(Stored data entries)
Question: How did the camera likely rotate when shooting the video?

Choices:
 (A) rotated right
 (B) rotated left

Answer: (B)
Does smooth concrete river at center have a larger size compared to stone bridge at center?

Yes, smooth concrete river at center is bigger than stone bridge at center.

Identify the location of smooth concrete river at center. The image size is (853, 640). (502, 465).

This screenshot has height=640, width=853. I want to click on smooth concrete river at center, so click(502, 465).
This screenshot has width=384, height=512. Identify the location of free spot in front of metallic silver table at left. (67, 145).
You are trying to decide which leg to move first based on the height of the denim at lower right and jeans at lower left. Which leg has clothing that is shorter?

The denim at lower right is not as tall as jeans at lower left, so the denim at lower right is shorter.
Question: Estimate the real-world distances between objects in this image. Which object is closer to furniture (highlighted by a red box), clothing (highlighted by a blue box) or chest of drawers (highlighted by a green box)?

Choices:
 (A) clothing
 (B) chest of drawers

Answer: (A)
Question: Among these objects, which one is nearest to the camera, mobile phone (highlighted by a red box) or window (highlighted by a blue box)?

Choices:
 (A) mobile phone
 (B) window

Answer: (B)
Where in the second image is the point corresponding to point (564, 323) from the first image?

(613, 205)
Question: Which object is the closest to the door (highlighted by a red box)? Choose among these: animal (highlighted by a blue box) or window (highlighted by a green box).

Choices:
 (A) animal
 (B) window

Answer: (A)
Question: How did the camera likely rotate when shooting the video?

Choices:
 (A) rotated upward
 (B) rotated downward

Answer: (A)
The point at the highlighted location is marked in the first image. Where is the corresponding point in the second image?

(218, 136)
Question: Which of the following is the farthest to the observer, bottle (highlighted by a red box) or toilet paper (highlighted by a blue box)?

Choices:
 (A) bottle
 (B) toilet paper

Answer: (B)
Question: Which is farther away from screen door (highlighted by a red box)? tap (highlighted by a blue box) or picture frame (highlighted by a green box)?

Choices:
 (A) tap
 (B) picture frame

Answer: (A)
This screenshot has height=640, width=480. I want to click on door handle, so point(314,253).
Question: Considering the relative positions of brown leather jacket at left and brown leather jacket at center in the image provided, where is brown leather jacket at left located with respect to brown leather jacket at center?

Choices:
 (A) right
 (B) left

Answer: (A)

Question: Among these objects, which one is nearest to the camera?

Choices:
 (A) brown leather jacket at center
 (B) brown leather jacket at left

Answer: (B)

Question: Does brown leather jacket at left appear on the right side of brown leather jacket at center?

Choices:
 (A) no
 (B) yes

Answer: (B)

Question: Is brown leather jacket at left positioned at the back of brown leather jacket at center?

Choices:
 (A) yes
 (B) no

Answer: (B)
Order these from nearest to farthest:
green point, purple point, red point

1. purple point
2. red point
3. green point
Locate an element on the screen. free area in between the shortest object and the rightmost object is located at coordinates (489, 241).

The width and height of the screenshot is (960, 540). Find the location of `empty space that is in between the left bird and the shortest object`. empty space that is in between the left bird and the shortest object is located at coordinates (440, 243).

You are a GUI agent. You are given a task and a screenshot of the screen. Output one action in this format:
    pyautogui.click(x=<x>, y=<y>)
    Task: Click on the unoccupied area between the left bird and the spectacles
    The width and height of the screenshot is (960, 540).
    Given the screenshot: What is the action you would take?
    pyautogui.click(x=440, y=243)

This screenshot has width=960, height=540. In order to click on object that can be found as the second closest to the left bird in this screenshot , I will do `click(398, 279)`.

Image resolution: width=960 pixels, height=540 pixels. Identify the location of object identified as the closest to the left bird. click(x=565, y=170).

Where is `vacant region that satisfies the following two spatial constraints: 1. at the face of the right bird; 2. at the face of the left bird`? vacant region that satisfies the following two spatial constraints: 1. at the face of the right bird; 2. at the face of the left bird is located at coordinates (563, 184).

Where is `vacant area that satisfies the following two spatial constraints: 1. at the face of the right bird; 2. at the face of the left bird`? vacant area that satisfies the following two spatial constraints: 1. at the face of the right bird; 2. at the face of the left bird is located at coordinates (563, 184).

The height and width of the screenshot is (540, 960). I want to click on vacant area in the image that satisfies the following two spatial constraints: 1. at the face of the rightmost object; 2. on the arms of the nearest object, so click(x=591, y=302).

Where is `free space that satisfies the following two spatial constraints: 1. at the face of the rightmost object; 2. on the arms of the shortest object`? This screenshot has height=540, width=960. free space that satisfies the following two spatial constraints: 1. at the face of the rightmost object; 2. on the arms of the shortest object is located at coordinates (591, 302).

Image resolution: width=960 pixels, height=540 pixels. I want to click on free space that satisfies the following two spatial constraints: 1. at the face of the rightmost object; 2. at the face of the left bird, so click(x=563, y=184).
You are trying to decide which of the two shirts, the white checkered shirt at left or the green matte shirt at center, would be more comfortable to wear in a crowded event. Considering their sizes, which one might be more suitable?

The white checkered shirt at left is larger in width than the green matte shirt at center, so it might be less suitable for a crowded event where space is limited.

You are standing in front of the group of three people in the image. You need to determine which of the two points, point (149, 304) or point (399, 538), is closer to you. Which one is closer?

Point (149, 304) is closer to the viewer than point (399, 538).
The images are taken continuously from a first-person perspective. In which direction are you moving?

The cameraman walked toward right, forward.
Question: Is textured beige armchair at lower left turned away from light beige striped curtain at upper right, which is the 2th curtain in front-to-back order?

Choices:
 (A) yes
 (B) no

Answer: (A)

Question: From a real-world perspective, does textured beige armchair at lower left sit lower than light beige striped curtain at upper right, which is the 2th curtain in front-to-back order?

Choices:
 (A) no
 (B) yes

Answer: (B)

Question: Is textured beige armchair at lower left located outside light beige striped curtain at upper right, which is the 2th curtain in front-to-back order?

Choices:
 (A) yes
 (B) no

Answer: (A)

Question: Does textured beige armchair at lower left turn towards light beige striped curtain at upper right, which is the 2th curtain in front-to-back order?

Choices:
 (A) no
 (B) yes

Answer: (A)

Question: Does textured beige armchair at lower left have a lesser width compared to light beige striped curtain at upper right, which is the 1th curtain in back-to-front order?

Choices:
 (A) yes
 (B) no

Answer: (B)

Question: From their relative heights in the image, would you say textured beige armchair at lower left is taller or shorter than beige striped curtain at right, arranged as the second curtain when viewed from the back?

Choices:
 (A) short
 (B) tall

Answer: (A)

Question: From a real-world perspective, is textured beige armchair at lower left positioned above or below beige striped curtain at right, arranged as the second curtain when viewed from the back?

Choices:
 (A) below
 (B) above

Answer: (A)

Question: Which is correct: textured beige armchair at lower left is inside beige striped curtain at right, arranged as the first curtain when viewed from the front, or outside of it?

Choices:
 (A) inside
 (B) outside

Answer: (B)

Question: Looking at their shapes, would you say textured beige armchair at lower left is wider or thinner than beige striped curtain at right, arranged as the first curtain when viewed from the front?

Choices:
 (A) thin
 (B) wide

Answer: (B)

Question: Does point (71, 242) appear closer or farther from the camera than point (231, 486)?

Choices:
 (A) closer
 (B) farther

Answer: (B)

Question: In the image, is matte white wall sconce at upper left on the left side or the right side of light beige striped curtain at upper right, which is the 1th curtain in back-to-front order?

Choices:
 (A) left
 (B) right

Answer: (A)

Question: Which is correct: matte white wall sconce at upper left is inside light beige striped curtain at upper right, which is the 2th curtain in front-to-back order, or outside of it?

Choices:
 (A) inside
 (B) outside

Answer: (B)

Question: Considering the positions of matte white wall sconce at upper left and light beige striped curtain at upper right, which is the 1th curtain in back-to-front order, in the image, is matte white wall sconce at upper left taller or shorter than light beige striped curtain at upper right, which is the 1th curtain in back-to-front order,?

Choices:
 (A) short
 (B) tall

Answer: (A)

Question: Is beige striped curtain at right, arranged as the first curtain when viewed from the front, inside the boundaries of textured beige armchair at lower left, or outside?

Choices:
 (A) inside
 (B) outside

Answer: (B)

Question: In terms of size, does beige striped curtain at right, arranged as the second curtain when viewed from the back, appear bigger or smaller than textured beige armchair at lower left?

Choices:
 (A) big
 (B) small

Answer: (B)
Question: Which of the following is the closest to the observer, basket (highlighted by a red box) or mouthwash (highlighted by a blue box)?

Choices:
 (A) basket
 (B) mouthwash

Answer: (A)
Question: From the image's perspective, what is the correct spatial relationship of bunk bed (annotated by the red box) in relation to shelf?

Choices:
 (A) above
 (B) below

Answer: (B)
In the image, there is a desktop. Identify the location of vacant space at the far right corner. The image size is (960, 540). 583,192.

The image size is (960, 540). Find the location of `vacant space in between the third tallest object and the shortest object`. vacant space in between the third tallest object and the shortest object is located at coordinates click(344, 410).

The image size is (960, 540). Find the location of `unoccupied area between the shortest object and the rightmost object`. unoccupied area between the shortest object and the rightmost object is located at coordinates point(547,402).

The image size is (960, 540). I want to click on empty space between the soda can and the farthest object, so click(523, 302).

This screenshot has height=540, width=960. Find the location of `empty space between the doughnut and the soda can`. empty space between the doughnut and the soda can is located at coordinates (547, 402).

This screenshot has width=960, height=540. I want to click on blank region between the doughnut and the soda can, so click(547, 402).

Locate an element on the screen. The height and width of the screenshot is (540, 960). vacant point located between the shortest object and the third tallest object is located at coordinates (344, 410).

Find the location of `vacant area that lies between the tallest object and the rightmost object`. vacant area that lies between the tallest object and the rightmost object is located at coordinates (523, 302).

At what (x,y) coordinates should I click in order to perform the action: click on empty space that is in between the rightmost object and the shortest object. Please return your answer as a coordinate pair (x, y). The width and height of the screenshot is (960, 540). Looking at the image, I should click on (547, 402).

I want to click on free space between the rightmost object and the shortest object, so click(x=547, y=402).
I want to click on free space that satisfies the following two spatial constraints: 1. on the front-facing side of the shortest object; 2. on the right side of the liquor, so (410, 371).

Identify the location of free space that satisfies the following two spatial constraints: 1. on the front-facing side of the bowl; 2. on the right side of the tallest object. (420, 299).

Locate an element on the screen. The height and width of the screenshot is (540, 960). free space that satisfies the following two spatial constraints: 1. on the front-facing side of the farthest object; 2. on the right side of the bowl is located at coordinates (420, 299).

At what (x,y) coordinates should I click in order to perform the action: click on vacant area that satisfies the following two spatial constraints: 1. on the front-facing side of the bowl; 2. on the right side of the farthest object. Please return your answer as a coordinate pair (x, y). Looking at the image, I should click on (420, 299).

▸ **Written task**
Copy the lines word for word, starting from the very first and ending with the line that contains "(B) chest of drawers", including that line.

▸ **Response to this exercise**
Question: How did the camera likely rotate when shooting the video?

Choices:
 (A) rotated right
 (B) rotated left

Answer: (B)
Does smooth concrete river at center have a larger size compared to stone bridge at center?

Yes, smooth concrete river at center is bigger than stone bridge at center.

Identify the location of smooth concrete river at center. The image size is (853, 640). (502, 465).

This screenshot has height=640, width=853. I want to click on smooth concrete river at center, so click(502, 465).
This screenshot has width=384, height=512. Identify the location of free spot in front of metallic silver table at left. (67, 145).
You are trying to decide which leg to move first based on the height of the denim at lower right and jeans at lower left. Which leg has clothing that is shorter?

The denim at lower right is not as tall as jeans at lower left, so the denim at lower right is shorter.
Question: Estimate the real-world distances between objects in this image. Which object is closer to furniture (highlighted by a red box), clothing (highlighted by a blue box) or chest of drawers (highlighted by a green box)?

Choices:
 (A) clothing
 (B) chest of drawers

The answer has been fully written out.